[Scene change data]

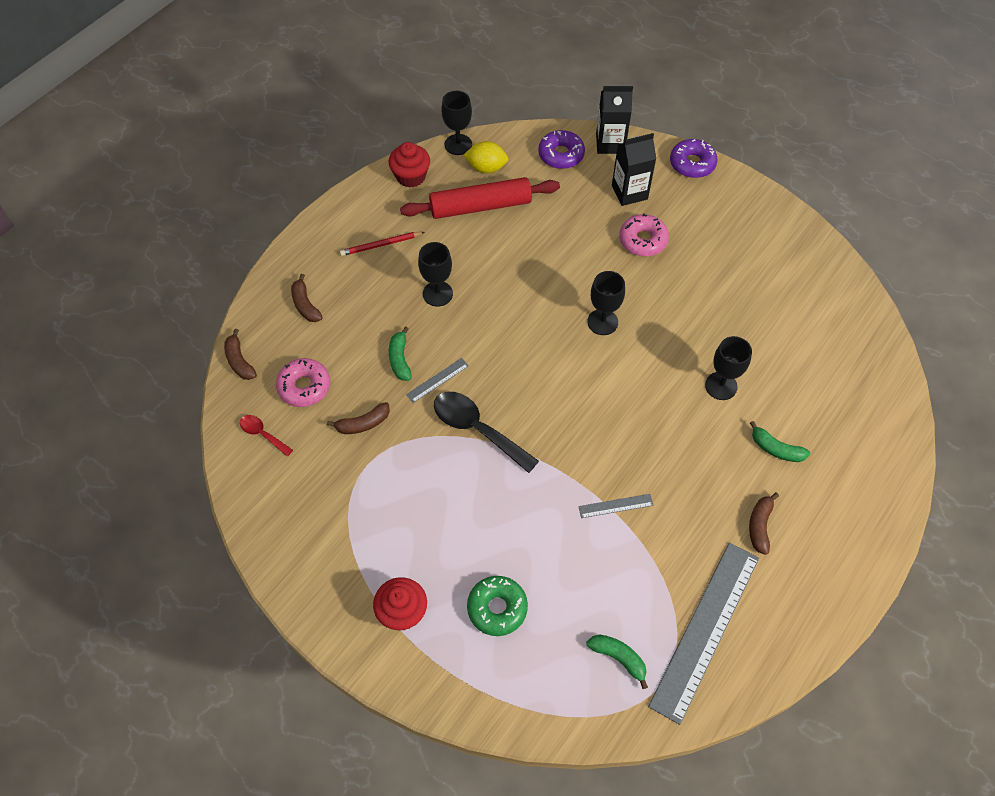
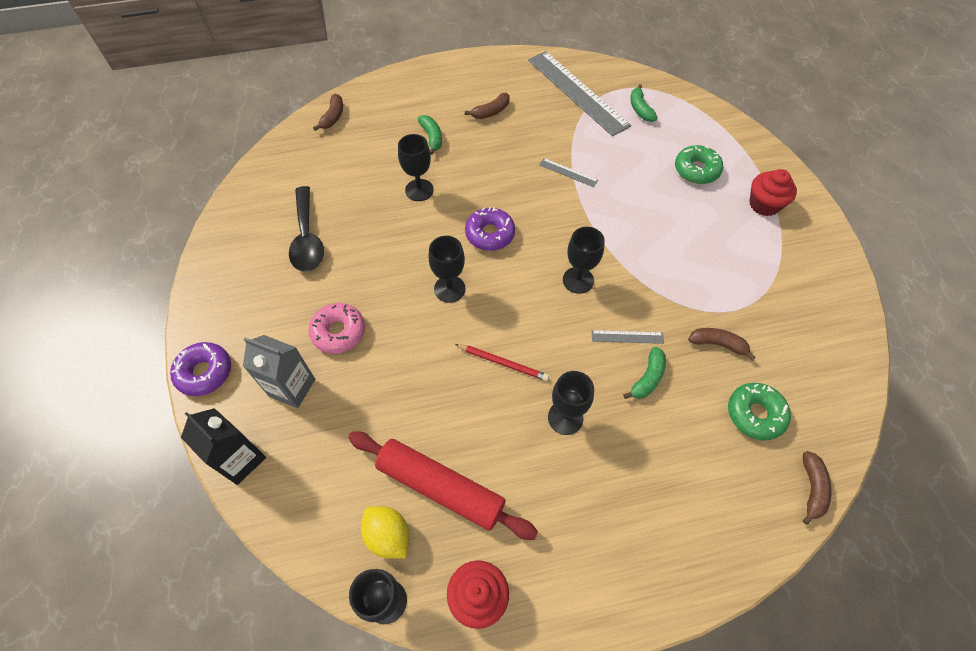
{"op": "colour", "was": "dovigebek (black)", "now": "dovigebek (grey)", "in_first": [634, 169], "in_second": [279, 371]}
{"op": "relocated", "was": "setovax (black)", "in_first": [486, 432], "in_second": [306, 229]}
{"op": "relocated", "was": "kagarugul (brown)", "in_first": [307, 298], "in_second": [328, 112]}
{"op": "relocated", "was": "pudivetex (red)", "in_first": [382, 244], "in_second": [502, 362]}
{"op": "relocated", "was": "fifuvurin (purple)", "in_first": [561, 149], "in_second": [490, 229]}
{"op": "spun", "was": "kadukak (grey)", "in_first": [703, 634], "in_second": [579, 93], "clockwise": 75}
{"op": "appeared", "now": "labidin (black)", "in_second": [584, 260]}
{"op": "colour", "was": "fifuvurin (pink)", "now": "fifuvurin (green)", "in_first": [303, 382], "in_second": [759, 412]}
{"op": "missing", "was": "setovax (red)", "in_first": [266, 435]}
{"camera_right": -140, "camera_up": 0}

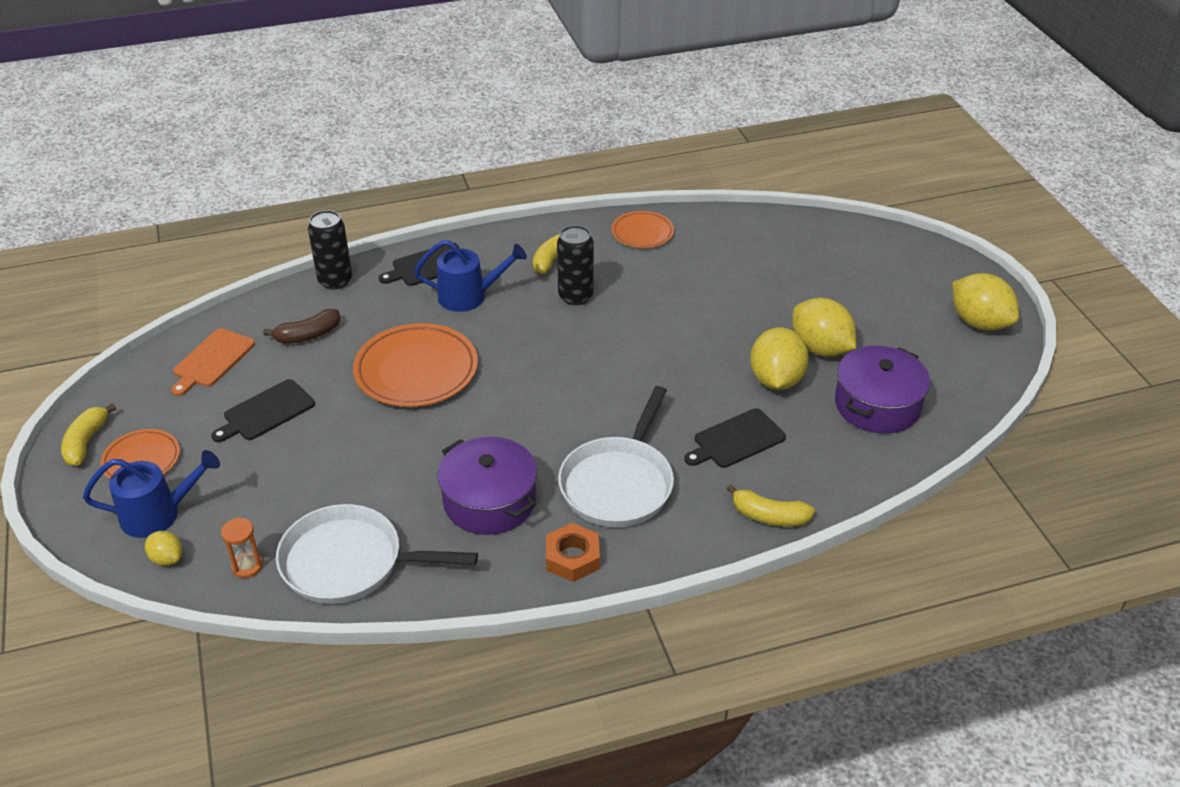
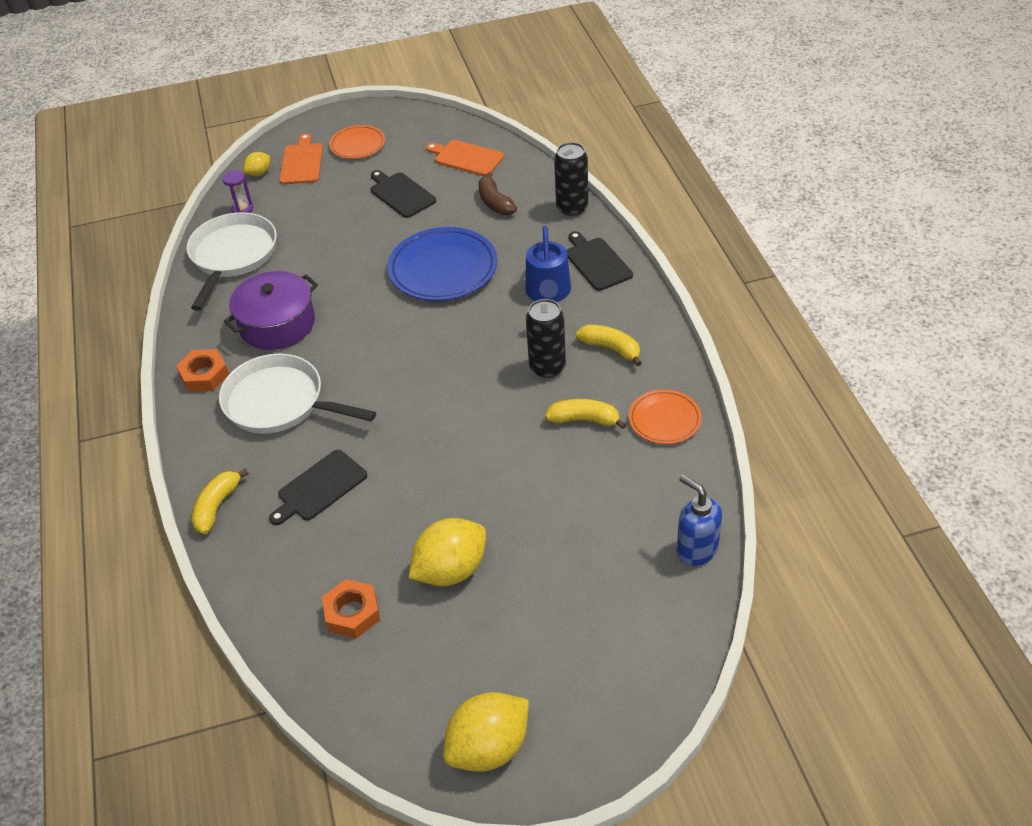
{"op": "colour", "was": "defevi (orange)", "now": "defevi (purple)", "in_first": [242, 548], "in_second": [237, 191]}
{"op": "spun", "was": "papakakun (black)", "in_first": [735, 438], "in_second": [318, 487], "clockwise": -105}
{"op": "exchanged", "was": "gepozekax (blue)", "now": "papakakun (orange)", "in_first": [151, 494], "in_second": [301, 158]}
{"op": "exchanged", "was": "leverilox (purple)", "now": "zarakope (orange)", "in_first": [882, 390], "in_second": [351, 608]}
{"op": "colour", "was": "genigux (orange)", "now": "genigux (blue)", "in_first": [415, 365], "in_second": [442, 264]}
{"op": "relocated", "was": "kagarugul (yellow)", "in_first": [88, 434], "in_second": [586, 414]}
{"op": "appeared", "now": "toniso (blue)", "in_second": [699, 520]}
{"op": "missing", "was": "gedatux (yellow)", "in_first": [779, 358]}
{"camera_right": 95, "camera_up": 5}

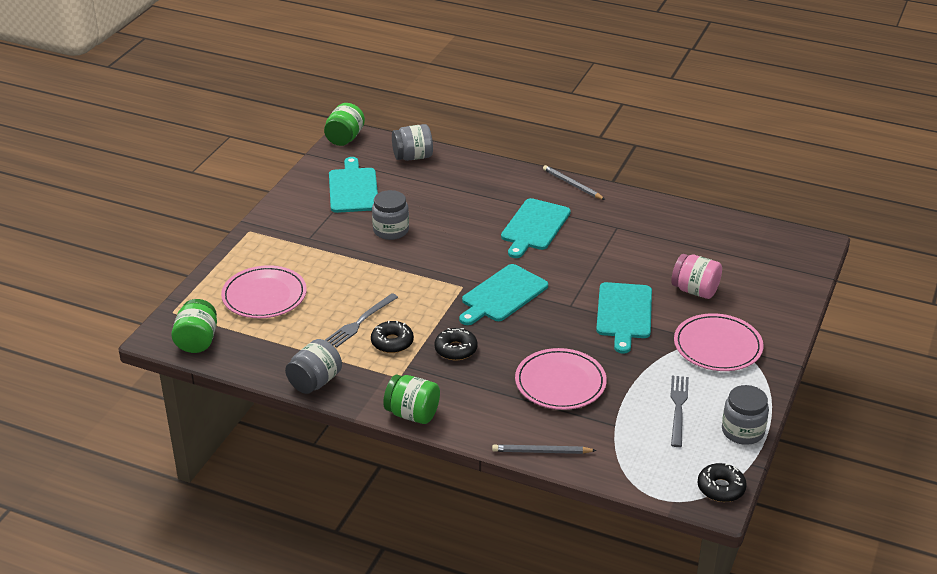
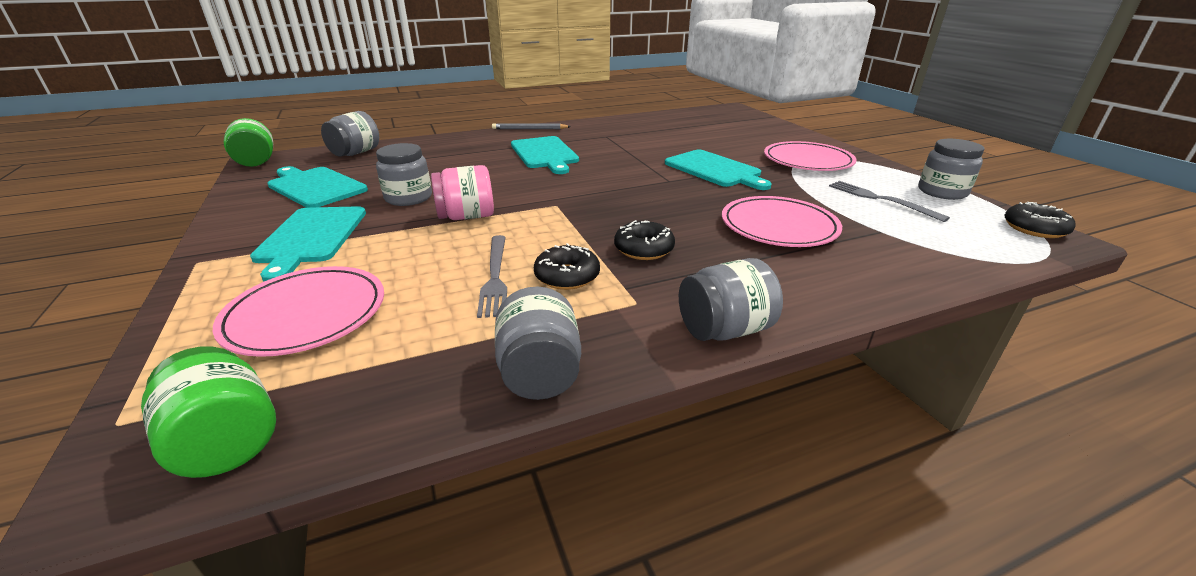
{"op": "relocated", "was": "papakakun (turquoise)", "in_first": [503, 294], "in_second": [308, 243]}
{"op": "relocated", "was": "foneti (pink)", "in_first": [696, 276], "in_second": [462, 192]}
{"op": "colour", "was": "foneti (green)", "now": "foneti (grey)", "in_first": [411, 399], "in_second": [731, 299]}
{"op": "missing", "was": "pudivetex (grey)", "in_first": [544, 449]}
{"camera_right": -45, "camera_up": -5}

* WHAT IS REQUIRED
A word-for-word copy of the records above is needed, pictures excluded.

* ANSWER BOX
{"op": "colour", "was": "dovigebek (black)", "now": "dovigebek (grey)", "in_first": [634, 169], "in_second": [279, 371]}
{"op": "relocated", "was": "setovax (black)", "in_first": [486, 432], "in_second": [306, 229]}
{"op": "relocated", "was": "kagarugul (brown)", "in_first": [307, 298], "in_second": [328, 112]}
{"op": "relocated", "was": "pudivetex (red)", "in_first": [382, 244], "in_second": [502, 362]}
{"op": "relocated", "was": "fifuvurin (purple)", "in_first": [561, 149], "in_second": [490, 229]}
{"op": "spun", "was": "kadukak (grey)", "in_first": [703, 634], "in_second": [579, 93], "clockwise": 75}
{"op": "appeared", "now": "labidin (black)", "in_second": [584, 260]}
{"op": "colour", "was": "fifuvurin (pink)", "now": "fifuvurin (green)", "in_first": [303, 382], "in_second": [759, 412]}
{"op": "missing", "was": "setovax (red)", "in_first": [266, 435]}
{"camera_right": -140, "camera_up": 0}

{"op": "colour", "was": "defevi (orange)", "now": "defevi (purple)", "in_first": [242, 548], "in_second": [237, 191]}
{"op": "spun", "was": "papakakun (black)", "in_first": [735, 438], "in_second": [318, 487], "clockwise": -105}
{"op": "exchanged", "was": "gepozekax (blue)", "now": "papakakun (orange)", "in_first": [151, 494], "in_second": [301, 158]}
{"op": "exchanged", "was": "leverilox (purple)", "now": "zarakope (orange)", "in_first": [882, 390], "in_second": [351, 608]}
{"op": "colour", "was": "genigux (orange)", "now": "genigux (blue)", "in_first": [415, 365], "in_second": [442, 264]}
{"op": "relocated", "was": "kagarugul (yellow)", "in_first": [88, 434], "in_second": [586, 414]}
{"op": "appeared", "now": "toniso (blue)", "in_second": [699, 520]}
{"op": "missing", "was": "gedatux (yellow)", "in_first": [779, 358]}
{"camera_right": 95, "camera_up": 5}

{"op": "relocated", "was": "papakakun (turquoise)", "in_first": [503, 294], "in_second": [308, 243]}
{"op": "relocated", "was": "foneti (pink)", "in_first": [696, 276], "in_second": [462, 192]}
{"op": "colour", "was": "foneti (green)", "now": "foneti (grey)", "in_first": [411, 399], "in_second": [731, 299]}
{"op": "missing", "was": "pudivetex (grey)", "in_first": [544, 449]}
{"camera_right": -45, "camera_up": -5}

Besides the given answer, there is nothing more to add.